__Exercise directions__. Pick out each line below that contains the string "italic" and copy it, treating uppercase and lowercase as different.
** START Record list **
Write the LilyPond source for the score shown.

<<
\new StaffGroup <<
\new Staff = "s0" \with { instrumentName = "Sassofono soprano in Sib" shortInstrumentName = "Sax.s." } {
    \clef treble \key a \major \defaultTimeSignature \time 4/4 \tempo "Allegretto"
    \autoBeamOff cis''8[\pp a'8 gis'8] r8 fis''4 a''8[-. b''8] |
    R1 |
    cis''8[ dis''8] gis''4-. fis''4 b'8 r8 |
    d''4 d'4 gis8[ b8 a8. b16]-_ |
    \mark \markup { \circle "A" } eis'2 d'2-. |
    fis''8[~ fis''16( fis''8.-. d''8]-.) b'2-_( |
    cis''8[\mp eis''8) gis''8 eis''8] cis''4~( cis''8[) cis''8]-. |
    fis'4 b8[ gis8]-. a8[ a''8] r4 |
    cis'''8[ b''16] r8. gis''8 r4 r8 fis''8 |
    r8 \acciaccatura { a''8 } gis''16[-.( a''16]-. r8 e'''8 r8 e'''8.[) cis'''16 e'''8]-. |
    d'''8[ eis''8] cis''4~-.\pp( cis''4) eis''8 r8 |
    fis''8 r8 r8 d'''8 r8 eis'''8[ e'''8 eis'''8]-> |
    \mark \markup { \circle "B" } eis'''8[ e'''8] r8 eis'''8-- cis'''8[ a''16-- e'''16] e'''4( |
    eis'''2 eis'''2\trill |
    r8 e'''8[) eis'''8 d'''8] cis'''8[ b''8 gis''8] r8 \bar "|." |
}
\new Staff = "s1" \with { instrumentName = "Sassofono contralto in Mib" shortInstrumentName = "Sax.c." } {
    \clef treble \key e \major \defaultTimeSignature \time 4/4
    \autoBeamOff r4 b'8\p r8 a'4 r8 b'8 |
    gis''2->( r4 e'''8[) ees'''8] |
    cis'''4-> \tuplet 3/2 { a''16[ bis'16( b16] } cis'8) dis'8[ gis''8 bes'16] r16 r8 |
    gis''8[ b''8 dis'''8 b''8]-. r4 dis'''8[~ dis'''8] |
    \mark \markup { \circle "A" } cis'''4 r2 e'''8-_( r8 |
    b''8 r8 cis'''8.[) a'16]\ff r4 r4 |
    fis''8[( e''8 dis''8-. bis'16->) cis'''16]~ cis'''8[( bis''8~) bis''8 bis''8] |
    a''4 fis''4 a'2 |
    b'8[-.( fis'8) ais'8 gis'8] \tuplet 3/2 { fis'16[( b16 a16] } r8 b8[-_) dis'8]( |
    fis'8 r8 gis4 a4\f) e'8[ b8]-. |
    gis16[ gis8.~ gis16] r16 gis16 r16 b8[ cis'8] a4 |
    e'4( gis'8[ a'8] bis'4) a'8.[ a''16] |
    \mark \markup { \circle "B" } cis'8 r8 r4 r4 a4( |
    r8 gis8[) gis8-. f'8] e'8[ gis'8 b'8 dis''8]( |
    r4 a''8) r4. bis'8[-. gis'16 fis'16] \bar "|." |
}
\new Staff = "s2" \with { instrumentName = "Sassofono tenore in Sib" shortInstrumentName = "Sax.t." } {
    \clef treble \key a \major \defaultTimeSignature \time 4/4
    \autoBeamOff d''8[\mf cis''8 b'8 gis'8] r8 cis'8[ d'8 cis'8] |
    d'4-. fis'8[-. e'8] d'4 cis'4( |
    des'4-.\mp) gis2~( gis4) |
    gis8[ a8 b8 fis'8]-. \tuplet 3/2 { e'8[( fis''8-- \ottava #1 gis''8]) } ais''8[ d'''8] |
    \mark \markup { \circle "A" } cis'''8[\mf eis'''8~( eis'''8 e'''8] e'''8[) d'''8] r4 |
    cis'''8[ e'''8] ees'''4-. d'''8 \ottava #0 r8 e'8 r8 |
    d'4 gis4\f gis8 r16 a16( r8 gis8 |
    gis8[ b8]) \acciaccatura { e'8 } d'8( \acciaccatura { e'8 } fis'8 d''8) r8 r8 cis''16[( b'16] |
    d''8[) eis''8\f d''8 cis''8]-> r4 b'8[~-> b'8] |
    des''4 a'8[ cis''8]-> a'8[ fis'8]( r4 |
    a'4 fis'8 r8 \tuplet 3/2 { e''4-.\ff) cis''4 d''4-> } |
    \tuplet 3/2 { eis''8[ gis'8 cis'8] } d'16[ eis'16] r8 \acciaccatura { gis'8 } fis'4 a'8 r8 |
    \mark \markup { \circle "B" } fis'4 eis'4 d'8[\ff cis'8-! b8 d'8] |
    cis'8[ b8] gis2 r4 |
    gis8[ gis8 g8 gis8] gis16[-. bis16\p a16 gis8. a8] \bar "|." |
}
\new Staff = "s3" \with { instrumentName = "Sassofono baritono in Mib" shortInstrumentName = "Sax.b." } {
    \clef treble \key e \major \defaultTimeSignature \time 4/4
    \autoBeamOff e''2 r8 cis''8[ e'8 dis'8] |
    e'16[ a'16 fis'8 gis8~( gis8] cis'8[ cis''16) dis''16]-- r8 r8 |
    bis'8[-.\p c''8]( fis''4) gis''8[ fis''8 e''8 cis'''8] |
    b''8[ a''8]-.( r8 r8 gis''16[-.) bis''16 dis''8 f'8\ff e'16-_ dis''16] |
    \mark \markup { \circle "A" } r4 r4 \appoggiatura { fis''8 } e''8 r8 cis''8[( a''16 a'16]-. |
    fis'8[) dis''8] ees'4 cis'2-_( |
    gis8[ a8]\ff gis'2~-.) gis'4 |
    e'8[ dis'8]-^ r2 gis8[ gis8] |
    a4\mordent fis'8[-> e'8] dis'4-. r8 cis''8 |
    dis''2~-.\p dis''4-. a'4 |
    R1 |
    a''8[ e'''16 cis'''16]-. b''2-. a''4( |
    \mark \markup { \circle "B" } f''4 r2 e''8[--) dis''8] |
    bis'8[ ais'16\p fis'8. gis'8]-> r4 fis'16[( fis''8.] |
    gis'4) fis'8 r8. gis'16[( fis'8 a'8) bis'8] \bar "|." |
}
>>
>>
** END Record list **
** START Record list **
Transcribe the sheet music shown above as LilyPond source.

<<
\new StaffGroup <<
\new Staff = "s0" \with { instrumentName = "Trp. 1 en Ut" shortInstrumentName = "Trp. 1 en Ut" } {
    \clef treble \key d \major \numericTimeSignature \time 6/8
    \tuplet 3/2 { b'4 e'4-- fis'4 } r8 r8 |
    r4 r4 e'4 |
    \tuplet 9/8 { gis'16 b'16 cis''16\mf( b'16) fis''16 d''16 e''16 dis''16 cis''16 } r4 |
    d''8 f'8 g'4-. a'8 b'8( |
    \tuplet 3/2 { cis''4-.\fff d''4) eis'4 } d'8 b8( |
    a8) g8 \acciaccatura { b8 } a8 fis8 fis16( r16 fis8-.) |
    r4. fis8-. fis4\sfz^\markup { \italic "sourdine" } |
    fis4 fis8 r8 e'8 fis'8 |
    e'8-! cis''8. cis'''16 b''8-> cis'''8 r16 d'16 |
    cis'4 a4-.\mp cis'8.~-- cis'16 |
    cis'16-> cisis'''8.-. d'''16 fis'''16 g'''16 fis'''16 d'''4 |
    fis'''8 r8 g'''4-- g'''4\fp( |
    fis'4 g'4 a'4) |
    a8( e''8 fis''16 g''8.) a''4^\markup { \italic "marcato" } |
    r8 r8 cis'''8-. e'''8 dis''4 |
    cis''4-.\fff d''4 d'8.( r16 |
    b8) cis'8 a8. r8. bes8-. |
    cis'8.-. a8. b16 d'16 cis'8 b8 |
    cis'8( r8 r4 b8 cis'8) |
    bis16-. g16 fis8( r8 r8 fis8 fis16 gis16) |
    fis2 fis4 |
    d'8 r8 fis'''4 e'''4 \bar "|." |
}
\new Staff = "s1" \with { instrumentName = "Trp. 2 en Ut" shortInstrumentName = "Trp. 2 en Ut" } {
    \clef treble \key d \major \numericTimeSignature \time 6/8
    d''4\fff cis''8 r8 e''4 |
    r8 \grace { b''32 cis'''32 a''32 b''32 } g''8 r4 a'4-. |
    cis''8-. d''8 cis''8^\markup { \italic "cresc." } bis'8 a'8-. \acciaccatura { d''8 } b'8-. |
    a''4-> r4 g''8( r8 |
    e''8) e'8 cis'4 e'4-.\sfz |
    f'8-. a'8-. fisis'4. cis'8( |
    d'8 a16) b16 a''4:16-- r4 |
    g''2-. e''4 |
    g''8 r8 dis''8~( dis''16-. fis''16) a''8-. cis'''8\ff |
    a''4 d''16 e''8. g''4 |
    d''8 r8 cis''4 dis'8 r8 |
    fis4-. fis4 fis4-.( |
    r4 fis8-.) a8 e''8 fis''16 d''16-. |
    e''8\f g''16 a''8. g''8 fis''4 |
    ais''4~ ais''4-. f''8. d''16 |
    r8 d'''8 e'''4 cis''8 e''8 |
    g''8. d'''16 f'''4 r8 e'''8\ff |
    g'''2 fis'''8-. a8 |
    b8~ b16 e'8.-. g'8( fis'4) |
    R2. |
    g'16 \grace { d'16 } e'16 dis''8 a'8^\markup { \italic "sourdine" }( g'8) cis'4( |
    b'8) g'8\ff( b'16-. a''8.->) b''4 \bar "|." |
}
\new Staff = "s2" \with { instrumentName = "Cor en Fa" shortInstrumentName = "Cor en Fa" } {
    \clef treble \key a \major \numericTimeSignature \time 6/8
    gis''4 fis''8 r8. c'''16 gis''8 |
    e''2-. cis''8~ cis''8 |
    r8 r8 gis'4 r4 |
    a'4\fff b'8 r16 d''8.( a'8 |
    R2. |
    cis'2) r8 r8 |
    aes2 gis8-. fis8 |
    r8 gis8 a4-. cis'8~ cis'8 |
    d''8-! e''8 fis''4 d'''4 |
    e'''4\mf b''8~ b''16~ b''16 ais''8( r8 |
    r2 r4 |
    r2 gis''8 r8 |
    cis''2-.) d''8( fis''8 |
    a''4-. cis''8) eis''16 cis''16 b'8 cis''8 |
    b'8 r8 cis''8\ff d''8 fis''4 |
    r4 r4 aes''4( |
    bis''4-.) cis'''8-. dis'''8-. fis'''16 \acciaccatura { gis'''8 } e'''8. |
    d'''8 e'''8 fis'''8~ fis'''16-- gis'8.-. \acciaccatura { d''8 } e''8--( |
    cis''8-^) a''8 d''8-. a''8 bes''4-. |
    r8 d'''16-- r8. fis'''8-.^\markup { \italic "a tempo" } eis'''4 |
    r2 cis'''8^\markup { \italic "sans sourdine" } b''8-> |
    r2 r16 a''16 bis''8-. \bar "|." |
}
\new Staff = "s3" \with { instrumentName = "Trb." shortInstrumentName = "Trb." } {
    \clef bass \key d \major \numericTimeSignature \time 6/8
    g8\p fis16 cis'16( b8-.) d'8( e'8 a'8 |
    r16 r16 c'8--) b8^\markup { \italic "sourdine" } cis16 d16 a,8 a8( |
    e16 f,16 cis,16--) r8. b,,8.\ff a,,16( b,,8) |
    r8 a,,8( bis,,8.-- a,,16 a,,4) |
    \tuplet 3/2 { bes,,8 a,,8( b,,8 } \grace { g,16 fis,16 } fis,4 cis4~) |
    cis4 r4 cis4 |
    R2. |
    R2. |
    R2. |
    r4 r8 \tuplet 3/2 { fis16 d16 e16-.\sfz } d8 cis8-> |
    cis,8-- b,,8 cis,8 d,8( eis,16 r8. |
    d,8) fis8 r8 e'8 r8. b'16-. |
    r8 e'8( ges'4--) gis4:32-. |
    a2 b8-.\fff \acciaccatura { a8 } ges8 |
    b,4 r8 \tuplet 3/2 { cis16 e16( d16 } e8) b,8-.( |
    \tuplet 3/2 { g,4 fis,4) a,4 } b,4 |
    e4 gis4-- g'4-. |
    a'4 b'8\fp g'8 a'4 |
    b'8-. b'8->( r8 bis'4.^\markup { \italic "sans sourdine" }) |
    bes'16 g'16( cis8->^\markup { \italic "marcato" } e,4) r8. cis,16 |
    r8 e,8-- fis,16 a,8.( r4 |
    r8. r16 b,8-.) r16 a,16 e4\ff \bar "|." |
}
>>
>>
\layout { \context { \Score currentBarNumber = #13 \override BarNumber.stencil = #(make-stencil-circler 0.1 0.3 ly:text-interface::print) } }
** END Record list **
__Response__.
    r4. fis8-. fis4\sfz^\markup { \italic "sourdine" } |
    a8( e''8 fis''16 g''8.) a''4^\markup { \italic "marcato" } |
    cis''8-. d''8 cis''8^\markup { \italic "cresc." } bis'8 a'8-. \acciaccatura { d''8 } b'8-. |
    g'16 \grace { d'16 } e'16 dis''8 a'8^\markup { \italic "sourdine" }( g'8) cis'4( |
    r8 d'''16-- r8. fis'''8-.^\markup { \italic "a tempo" } eis'''4 |
    r2 cis'''8^\markup { \italic "sans sourdine" } b''8-> |
    r16 r16 c'8--) b8^\markup { \italic "sourdine" } cis16 d16 a,8 a8( |
    b'8-. b'8->( r8 bis'4.^\markup { \italic "sans sourdine" }) |
    bes'16 g'16( cis8->^\markup { \italic "marcato" } e,4) r8. cis,16 |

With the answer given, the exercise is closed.